[DATA]
------------------------------------------------

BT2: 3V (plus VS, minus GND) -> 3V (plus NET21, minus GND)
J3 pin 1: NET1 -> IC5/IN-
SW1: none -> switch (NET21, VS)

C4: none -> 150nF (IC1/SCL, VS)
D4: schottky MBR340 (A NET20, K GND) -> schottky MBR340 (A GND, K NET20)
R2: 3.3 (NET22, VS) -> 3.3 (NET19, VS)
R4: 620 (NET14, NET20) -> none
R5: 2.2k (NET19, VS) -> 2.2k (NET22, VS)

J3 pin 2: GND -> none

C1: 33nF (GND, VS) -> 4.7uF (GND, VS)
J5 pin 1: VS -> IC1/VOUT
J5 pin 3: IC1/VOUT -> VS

------------------------------------------------

[WORK INSTRUCTIONS] I'd like every line with the string "none" copied from the listing.

[TASK RESPONSE]
SW1: none -> switch (NET21, VS)
C4: none -> 150nF (IC1/SCL, VS)
R4: 620 (NET14, NET20) -> none
J3 pin 2: GND -> none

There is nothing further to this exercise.